▶ RECORD EXTRACTS:

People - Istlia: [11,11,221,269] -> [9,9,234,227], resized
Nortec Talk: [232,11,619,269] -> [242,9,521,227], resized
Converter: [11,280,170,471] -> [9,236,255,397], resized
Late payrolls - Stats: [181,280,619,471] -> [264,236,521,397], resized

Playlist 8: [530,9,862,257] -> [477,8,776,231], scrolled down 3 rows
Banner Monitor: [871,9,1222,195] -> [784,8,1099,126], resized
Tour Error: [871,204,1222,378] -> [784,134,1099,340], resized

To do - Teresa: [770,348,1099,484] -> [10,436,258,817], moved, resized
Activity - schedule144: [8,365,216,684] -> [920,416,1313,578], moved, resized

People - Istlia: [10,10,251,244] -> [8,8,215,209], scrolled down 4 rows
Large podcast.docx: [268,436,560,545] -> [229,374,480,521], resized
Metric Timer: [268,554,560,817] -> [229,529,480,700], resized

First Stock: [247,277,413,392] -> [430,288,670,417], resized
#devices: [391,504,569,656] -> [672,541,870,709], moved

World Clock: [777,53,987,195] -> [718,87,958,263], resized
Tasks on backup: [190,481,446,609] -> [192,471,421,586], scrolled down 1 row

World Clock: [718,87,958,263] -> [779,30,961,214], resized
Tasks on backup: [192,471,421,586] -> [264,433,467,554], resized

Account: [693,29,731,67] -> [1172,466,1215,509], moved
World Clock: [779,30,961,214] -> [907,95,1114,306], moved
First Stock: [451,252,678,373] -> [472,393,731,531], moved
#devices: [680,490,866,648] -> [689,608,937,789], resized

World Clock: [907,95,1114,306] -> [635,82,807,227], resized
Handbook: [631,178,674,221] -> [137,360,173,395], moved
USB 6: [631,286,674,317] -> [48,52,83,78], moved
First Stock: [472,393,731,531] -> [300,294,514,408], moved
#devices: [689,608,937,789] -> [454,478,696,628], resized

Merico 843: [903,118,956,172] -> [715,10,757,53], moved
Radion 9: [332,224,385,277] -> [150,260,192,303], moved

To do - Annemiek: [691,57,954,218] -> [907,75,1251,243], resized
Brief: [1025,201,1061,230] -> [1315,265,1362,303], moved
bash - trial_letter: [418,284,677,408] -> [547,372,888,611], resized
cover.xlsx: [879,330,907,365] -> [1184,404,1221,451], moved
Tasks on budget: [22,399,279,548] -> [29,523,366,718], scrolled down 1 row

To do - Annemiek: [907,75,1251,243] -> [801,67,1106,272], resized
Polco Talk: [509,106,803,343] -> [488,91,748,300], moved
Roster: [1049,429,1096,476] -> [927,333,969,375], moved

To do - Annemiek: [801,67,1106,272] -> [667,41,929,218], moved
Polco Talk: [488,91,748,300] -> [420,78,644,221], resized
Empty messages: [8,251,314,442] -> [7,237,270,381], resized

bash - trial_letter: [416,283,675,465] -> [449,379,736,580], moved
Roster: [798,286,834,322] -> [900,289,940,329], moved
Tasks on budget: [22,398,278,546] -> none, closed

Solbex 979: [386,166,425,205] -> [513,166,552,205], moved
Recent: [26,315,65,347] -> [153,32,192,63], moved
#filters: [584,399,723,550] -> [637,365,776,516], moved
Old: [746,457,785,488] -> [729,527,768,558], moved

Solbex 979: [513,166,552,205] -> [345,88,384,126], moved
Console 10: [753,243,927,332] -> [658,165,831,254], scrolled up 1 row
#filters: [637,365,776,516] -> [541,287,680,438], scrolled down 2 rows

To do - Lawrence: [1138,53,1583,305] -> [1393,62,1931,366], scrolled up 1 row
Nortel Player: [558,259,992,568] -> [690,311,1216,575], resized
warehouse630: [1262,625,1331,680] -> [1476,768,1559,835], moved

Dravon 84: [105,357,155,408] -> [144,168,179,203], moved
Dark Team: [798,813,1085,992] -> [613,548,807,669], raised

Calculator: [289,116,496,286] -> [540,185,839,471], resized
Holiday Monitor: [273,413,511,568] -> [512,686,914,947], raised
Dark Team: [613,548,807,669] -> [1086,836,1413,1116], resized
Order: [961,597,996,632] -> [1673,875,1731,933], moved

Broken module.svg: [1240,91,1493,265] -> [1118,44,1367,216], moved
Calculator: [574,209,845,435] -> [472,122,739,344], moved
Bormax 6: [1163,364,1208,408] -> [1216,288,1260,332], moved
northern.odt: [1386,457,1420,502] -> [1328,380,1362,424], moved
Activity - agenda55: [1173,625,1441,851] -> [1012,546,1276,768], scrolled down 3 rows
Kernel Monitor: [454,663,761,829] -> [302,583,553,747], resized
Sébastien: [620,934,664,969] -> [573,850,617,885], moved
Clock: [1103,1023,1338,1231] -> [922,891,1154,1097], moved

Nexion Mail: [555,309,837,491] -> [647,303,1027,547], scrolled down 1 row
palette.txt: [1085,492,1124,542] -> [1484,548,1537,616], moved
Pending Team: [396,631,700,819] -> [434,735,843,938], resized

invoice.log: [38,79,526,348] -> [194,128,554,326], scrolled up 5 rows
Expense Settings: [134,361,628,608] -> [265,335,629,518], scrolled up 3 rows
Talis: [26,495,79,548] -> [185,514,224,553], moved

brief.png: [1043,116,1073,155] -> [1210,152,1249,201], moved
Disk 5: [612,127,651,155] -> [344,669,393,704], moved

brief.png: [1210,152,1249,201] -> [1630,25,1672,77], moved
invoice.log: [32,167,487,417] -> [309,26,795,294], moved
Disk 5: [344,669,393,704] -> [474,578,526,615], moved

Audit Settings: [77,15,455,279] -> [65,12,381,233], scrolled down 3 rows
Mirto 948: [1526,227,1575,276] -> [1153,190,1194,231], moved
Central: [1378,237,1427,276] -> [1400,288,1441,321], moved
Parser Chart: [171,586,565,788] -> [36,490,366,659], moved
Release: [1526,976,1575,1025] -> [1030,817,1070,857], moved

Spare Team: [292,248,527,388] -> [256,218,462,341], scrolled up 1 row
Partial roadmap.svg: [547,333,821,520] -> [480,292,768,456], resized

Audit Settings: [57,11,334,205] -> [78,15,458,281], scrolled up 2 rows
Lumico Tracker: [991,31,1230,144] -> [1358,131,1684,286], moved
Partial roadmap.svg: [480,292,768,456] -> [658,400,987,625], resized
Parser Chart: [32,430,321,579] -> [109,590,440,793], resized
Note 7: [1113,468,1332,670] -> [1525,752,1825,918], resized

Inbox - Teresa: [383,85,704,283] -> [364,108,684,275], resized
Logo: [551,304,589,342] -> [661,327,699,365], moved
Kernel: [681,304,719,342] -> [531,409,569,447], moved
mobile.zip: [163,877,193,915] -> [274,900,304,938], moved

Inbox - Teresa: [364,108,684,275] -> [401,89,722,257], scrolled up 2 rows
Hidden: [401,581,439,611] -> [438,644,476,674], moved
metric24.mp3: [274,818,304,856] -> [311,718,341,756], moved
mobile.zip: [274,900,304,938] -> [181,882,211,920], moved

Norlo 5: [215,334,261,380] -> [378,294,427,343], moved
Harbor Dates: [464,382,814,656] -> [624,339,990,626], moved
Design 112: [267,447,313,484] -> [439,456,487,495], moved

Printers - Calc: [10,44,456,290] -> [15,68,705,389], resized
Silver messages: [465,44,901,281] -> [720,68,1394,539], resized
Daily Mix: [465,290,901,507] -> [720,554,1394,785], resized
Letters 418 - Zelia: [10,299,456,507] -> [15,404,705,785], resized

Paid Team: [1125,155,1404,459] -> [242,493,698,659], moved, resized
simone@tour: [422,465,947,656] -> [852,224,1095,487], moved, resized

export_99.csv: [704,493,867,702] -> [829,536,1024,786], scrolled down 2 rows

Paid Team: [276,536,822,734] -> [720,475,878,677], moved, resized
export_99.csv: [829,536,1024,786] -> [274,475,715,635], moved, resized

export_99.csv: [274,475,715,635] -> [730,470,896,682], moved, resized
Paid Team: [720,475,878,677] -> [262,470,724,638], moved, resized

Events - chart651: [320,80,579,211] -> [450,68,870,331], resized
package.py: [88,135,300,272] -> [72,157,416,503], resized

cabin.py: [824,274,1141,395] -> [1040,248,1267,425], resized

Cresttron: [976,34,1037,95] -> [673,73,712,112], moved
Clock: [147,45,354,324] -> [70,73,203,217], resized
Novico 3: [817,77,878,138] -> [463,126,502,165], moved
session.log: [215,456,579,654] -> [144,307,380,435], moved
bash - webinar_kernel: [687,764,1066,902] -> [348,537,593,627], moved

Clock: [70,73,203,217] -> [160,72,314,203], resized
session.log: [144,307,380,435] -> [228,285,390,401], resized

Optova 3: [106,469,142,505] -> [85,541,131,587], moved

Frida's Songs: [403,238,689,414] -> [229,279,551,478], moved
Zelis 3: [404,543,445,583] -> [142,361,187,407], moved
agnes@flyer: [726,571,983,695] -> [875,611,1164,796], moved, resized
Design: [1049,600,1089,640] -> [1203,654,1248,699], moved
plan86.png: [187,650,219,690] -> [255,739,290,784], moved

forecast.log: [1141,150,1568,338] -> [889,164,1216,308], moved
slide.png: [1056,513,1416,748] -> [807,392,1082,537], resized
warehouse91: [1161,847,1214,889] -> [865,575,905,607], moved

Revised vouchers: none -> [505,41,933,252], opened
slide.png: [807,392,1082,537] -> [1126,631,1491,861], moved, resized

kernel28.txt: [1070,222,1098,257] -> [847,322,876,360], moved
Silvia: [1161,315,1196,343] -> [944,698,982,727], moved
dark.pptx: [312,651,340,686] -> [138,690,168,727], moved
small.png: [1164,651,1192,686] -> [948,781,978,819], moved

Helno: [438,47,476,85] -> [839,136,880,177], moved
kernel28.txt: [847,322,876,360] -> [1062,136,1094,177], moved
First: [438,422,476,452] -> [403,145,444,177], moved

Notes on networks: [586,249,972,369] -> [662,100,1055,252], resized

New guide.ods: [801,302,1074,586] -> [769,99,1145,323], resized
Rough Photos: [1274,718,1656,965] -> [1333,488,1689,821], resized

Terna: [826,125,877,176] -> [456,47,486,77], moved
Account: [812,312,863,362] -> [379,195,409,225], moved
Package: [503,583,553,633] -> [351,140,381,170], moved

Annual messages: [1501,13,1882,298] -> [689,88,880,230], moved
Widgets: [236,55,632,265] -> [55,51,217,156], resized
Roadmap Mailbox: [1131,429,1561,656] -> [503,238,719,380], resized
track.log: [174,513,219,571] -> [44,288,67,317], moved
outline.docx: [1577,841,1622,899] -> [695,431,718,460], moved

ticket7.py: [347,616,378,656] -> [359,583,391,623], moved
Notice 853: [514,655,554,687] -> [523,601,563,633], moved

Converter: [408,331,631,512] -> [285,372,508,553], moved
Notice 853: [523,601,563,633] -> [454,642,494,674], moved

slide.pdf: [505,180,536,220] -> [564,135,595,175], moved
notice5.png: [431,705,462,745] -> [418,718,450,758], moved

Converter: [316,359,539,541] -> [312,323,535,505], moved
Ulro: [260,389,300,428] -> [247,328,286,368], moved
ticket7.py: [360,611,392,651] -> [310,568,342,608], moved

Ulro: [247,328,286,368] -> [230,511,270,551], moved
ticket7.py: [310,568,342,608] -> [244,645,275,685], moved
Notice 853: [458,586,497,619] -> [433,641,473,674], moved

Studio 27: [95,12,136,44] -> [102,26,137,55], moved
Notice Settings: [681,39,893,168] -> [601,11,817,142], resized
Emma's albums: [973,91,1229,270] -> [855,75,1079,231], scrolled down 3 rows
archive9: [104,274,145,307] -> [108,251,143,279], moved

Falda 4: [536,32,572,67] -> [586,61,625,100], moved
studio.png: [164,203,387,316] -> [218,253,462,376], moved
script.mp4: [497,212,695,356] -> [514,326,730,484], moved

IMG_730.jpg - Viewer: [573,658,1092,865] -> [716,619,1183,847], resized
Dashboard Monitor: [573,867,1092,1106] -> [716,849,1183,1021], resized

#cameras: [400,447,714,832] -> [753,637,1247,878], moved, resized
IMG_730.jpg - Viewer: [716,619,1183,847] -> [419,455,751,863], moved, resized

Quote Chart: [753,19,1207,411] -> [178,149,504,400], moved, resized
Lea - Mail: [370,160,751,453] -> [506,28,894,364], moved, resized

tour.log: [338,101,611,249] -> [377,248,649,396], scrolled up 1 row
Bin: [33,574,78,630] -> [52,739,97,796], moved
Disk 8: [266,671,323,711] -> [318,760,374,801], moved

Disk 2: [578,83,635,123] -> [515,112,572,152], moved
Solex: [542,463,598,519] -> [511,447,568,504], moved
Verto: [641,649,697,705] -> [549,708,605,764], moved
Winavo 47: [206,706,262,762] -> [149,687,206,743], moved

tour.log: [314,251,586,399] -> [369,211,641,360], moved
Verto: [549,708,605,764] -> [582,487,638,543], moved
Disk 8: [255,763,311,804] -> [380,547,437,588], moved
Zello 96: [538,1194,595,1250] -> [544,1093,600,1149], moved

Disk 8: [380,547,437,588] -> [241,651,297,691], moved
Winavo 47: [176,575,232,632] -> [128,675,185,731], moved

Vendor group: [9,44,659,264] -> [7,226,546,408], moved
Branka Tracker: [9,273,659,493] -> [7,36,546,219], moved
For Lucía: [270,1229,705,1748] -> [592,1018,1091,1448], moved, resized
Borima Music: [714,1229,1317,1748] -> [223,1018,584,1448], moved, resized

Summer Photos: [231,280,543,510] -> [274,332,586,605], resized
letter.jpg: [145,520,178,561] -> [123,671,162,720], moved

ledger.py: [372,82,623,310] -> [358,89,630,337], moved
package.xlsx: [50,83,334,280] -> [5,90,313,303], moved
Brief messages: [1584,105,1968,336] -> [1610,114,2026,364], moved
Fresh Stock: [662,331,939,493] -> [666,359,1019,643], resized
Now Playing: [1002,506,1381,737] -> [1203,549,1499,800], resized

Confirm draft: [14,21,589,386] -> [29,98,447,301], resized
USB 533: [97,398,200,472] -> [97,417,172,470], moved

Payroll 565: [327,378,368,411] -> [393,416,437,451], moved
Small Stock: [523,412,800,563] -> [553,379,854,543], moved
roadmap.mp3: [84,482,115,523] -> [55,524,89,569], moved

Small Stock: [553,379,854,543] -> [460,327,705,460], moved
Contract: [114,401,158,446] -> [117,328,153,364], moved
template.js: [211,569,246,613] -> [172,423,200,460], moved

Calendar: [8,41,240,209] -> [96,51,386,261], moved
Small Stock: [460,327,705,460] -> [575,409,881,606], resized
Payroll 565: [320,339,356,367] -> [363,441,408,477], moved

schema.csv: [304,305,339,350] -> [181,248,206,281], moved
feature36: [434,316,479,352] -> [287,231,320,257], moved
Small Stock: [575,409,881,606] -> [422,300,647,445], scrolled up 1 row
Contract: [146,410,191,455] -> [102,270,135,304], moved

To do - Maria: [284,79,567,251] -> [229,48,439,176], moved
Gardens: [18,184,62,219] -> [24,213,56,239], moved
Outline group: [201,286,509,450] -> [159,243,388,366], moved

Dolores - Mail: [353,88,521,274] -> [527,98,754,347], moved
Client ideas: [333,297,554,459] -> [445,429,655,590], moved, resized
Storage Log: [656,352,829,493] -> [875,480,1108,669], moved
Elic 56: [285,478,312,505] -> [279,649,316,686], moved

▶ INSTRUCTIONS TO FOLLOW: Reproduce exactly the lines of the records above from the one with "script.mp4: [497,212,695,356] ->" to the one with "USB 533: [97,398,200,472]", both included, and leave out everything else.

▶ WRITTEN RESPONSE:
script.mp4: [497,212,695,356] -> [514,326,730,484], moved

IMG_730.jpg - Viewer: [573,658,1092,865] -> [716,619,1183,847], resized
Dashboard Monitor: [573,867,1092,1106] -> [716,849,1183,1021], resized

#cameras: [400,447,714,832] -> [753,637,1247,878], moved, resized
IMG_730.jpg - Viewer: [716,619,1183,847] -> [419,455,751,863], moved, resized

Quote Chart: [753,19,1207,411] -> [178,149,504,400], moved, resized
Lea - Mail: [370,160,751,453] -> [506,28,894,364], moved, resized

tour.log: [338,101,611,249] -> [377,248,649,396], scrolled up 1 row
Bin: [33,574,78,630] -> [52,739,97,796], moved
Disk 8: [266,671,323,711] -> [318,760,374,801], moved

Disk 2: [578,83,635,123] -> [515,112,572,152], moved
Solex: [542,463,598,519] -> [511,447,568,504], moved
Verto: [641,649,697,705] -> [549,708,605,764], moved
Winavo 47: [206,706,262,762] -> [149,687,206,743], moved

tour.log: [314,251,586,399] -> [369,211,641,360], moved
Verto: [549,708,605,764] -> [582,487,638,543], moved
Disk 8: [255,763,311,804] -> [380,547,437,588], moved
Zello 96: [538,1194,595,1250] -> [544,1093,600,1149], moved

Disk 8: [380,547,437,588] -> [241,651,297,691], moved
Winavo 47: [176,575,232,632] -> [128,675,185,731], moved

Vendor group: [9,44,659,264] -> [7,226,546,408], moved
Branka Tracker: [9,273,659,493] -> [7,36,546,219], moved
For Lucía: [270,1229,705,1748] -> [592,1018,1091,1448], moved, resized
Borima Music: [714,1229,1317,1748] -> [223,1018,584,1448], moved, resized

Summer Photos: [231,280,543,510] -> [274,332,586,605], resized
letter.jpg: [145,520,178,561] -> [123,671,162,720], moved

ledger.py: [372,82,623,310] -> [358,89,630,337], moved
package.xlsx: [50,83,334,280] -> [5,90,313,303], moved
Brief messages: [1584,105,1968,336] -> [1610,114,2026,364], moved
Fresh Stock: [662,331,939,493] -> [666,359,1019,643], resized
Now Playing: [1002,506,1381,737] -> [1203,549,1499,800], resized

Confirm draft: [14,21,589,386] -> [29,98,447,301], resized
USB 533: [97,398,200,472] -> [97,417,172,470], moved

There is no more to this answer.